Edit difference data
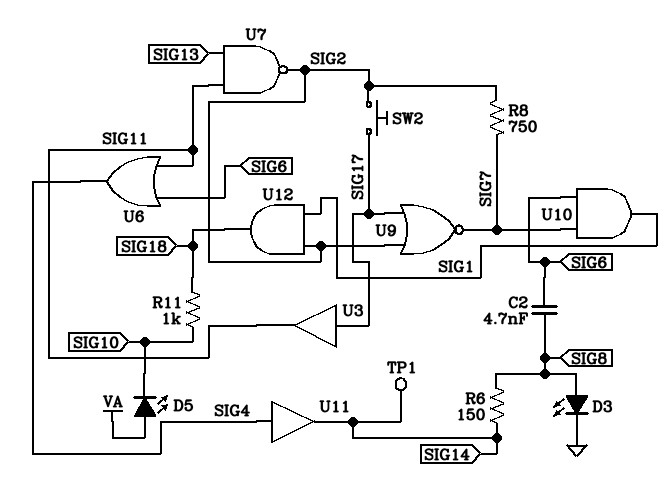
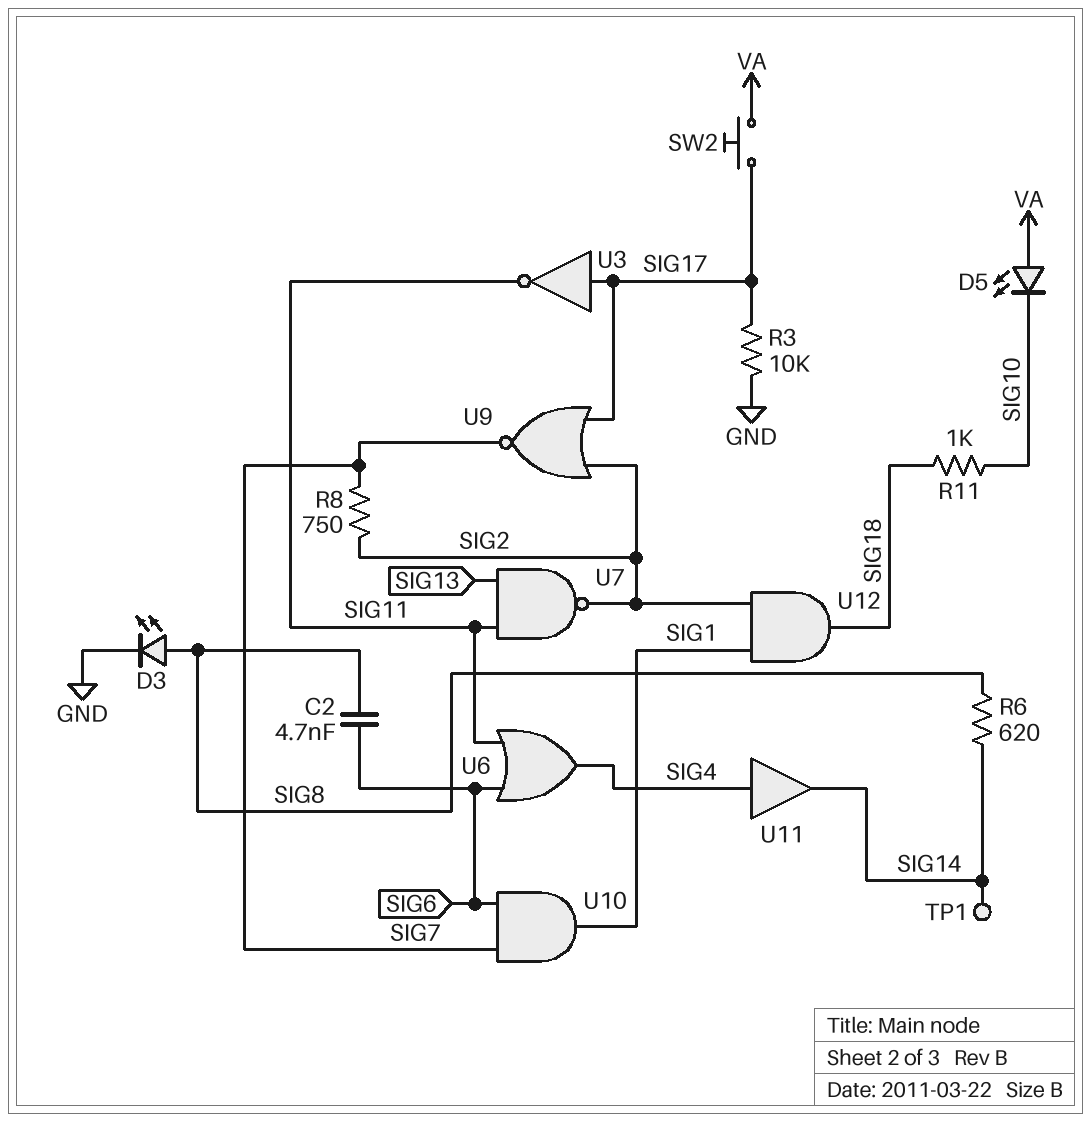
R3: none -> 10k (GND, SIG17)
R6: 150 (SIG8, SIG14) -> 620 (SIG8, SIG14)
SW2: button (SIG2, SIG17) -> button (SIG17, VA)
U3: buffer (in SIG17, out SIG11) -> NOT (in SIG17, out SIG11)

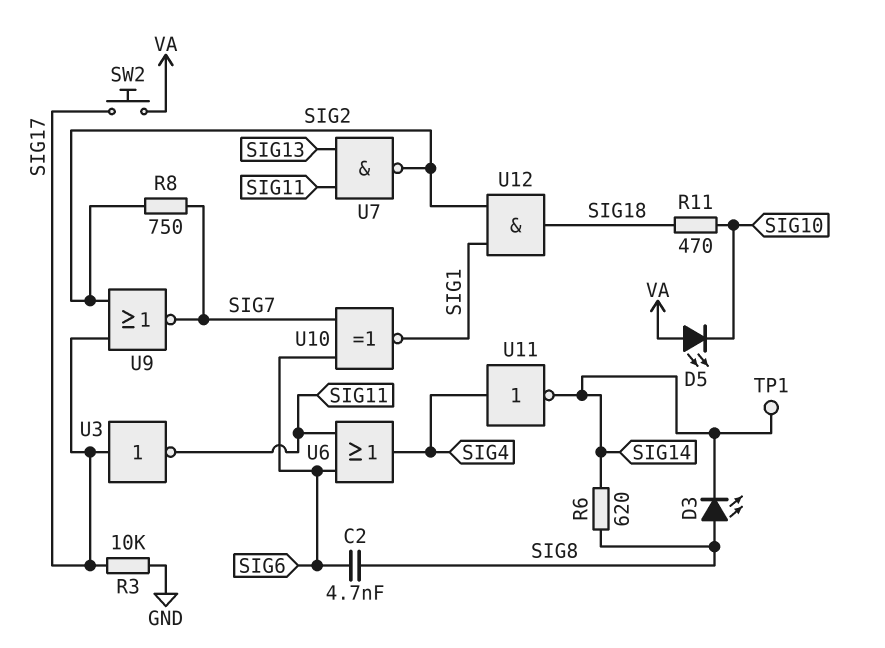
D3: LED (A SIG8, K GND) -> LED (A SIG8, K SIG14)
R11: 1k (SIG10, SIG18) -> 470 (SIG10, SIG18)
U10: AND (in SIG6, in SIG7, out SIG1) -> XNOR (in SIG6, in SIG7, out SIG1)
U11: buffer (in SIG4, out SIG14) -> NOT (in SIG4, out SIG14)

PROBLEM REQUIREMENTS: Leave out the pictures, and write out exactly the lines from the line containing "U3: buffer (in" through the end of the records above.

RESULT:
U3: buffer (in SIG17, out SIG11) -> NOT (in SIG17, out SIG11)

D3: LED (A SIG8, K GND) -> LED (A SIG8, K SIG14)
R11: 1k (SIG10, SIG18) -> 470 (SIG10, SIG18)
U10: AND (in SIG6, in SIG7, out SIG1) -> XNOR (in SIG6, in SIG7, out SIG1)
U11: buffer (in SIG4, out SIG14) -> NOT (in SIG4, out SIG14)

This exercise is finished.